Source material
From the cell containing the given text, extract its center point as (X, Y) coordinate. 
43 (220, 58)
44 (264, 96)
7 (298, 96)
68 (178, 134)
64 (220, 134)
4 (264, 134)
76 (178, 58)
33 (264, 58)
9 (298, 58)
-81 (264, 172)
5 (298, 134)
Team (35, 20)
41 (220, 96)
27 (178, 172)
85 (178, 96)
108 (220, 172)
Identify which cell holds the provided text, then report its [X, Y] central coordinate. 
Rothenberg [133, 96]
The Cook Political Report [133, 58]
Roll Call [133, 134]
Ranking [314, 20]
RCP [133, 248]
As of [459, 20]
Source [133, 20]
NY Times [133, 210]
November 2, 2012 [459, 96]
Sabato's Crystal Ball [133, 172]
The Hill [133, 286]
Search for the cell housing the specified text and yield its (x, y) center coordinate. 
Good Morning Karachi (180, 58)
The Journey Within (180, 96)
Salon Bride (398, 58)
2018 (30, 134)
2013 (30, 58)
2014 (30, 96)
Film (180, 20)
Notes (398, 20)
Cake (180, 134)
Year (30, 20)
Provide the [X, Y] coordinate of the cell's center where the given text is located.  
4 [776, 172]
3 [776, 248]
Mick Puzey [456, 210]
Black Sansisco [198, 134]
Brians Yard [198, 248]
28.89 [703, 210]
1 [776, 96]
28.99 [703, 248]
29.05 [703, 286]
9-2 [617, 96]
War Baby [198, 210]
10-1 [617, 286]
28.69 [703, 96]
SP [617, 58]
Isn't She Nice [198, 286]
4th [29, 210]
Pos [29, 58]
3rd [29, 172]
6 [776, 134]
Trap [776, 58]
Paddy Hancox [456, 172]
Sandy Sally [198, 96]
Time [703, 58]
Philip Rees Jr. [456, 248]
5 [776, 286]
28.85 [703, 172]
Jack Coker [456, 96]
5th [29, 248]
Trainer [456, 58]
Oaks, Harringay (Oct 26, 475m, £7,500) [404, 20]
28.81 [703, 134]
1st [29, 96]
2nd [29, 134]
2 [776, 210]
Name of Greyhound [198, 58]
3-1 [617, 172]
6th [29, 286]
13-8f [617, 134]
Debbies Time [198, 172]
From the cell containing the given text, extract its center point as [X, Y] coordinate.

Task details
Please quote the whole listing above verbatim, every line in its original order.

Solved problem
From the cell containing the given text, extract its center point as (X, Y) coordinate. 
43 (220, 58)
44 (264, 96)
7 (298, 96)
68 (178, 134)
64 (220, 134)
4 (264, 134)
76 (178, 58)
33 (264, 58)
9 (298, 58)
-81 (264, 172)
5 (298, 134)
Team (35, 20)
41 (220, 96)
27 (178, 172)
85 (178, 96)
108 (220, 172)
Identify which cell holds the provided text, then report its [X, Y] central coordinate. 
Rothenberg [133, 96]
The Cook Political Report [133, 58]
Roll Call [133, 134]
Ranking [314, 20]
RCP [133, 248]
As of [459, 20]
Source [133, 20]
NY Times [133, 210]
November 2, 2012 [459, 96]
Sabato's Crystal Ball [133, 172]
The Hill [133, 286]
Search for the cell housing the specified text and yield its (x, y) center coordinate. 
Good Morning Karachi (180, 58)
The Journey Within (180, 96)
Salon Bride (398, 58)
2018 (30, 134)
2013 (30, 58)
2014 (30, 96)
Film (180, 20)
Notes (398, 20)
Cake (180, 134)
Year (30, 20)
Provide the [X, Y] coordinate of the cell's center where the given text is located.  
4 [776, 172]
3 [776, 248]
Mick Puzey [456, 210]
Black Sansisco [198, 134]
Brians Yard [198, 248]
28.89 [703, 210]
1 [776, 96]
28.99 [703, 248]
29.05 [703, 286]
9-2 [617, 96]
War Baby [198, 210]
10-1 [617, 286]
28.69 [703, 96]
SP [617, 58]
Isn't She Nice [198, 286]
4th [29, 210]
Pos [29, 58]
3rd [29, 172]
6 [776, 134]
Trap [776, 58]
Paddy Hancox [456, 172]
Sandy Sally [198, 96]
Time [703, 58]
Philip Rees Jr. [456, 248]
5 [776, 286]
28.85 [703, 172]
Jack Coker [456, 96]
5th [29, 248]
Trainer [456, 58]
Oaks, Harringay (Oct 26, 475m, £7,500) [404, 20]
28.81 [703, 134]
1st [29, 96]
2nd [29, 134]
2 [776, 210]
Name of Greyhound [198, 58]
3-1 [617, 172]
6th [29, 286]
13-8f [617, 134]
Debbies Time [198, 172]
From the cell containing the given text, extract its center point as [X, Y] coordinate.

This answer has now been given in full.